> _RECORDS FOR THE TASK_:

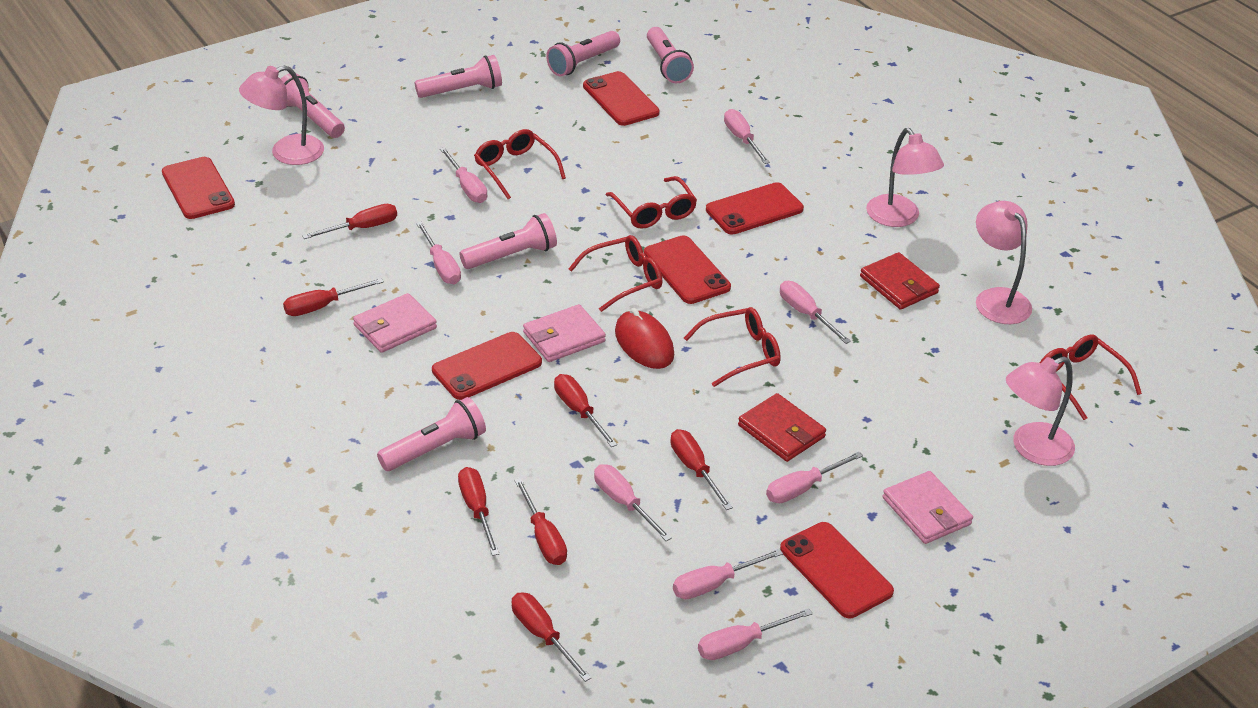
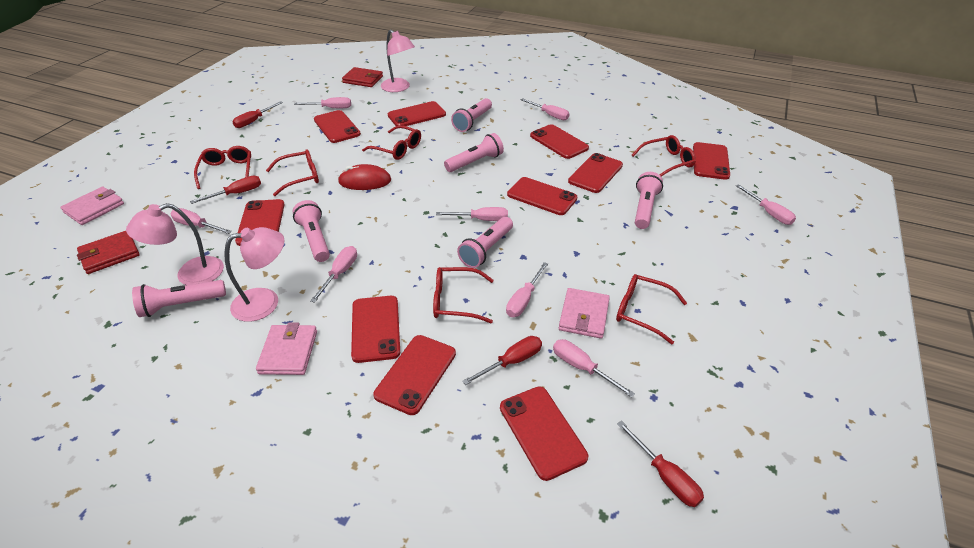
pink lamp: 4 -> 3
red glasses: 5 -> 6
red phone: 6 -> 10
red screwdriver: 7 -> 4

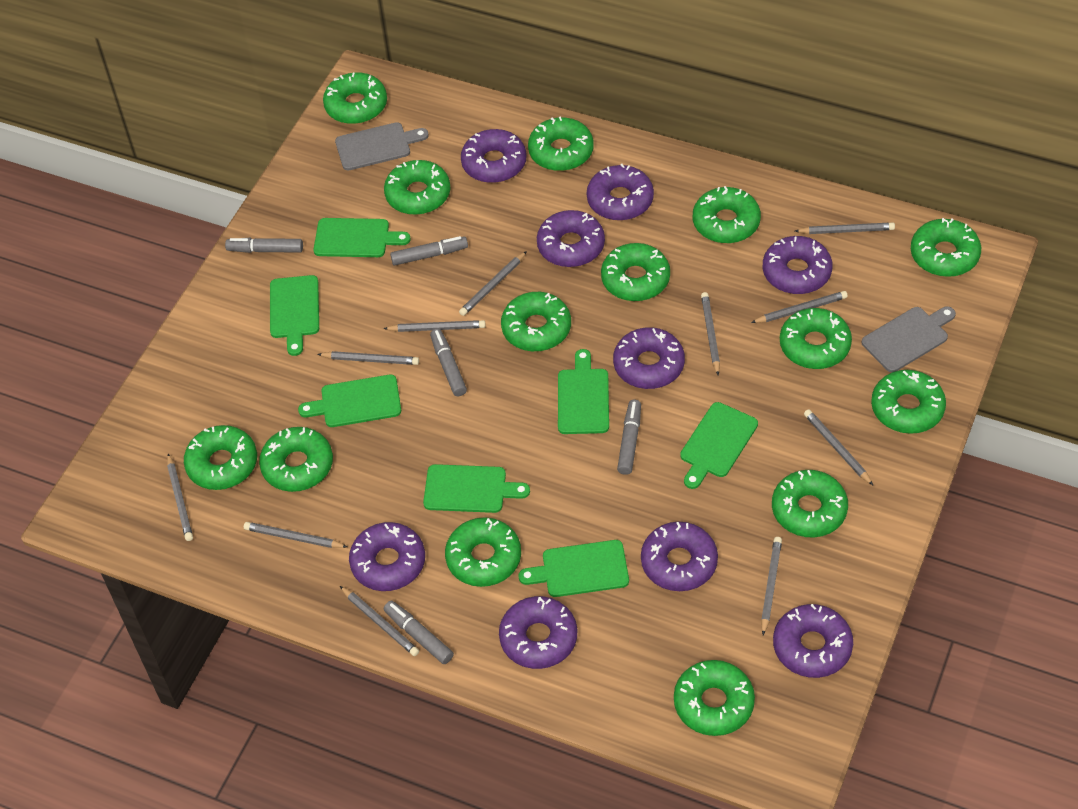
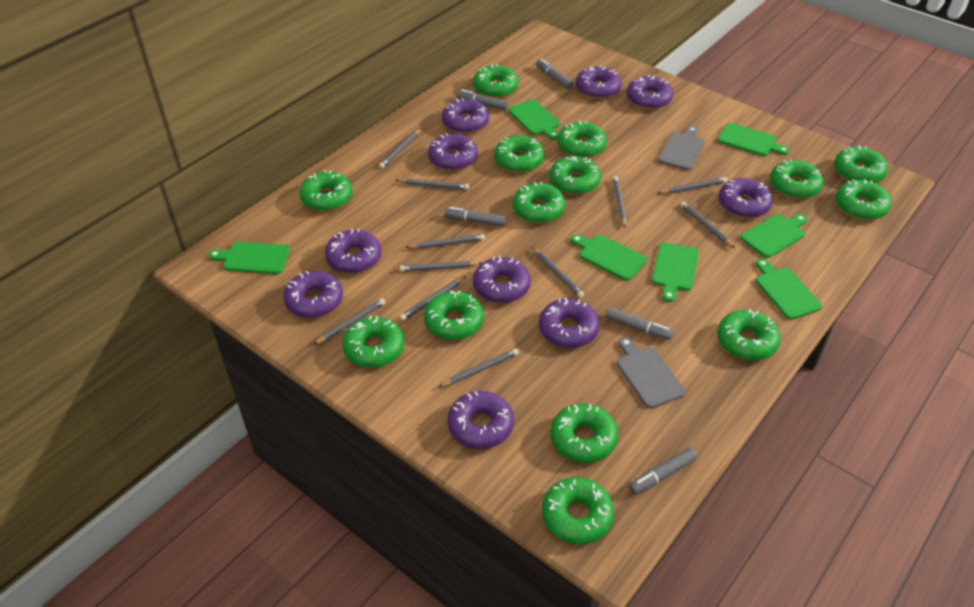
purple donut: 9 -> 10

> _WORK TO COMPLETE_: Reproduce the material in full, word for word, and omit the pictures.

> _ANSWER FOR THIS EXERCISE_:
pink lamp: 4 -> 3
red glasses: 5 -> 6
red phone: 6 -> 10
red screwdriver: 7 -> 4

purple donut: 9 -> 10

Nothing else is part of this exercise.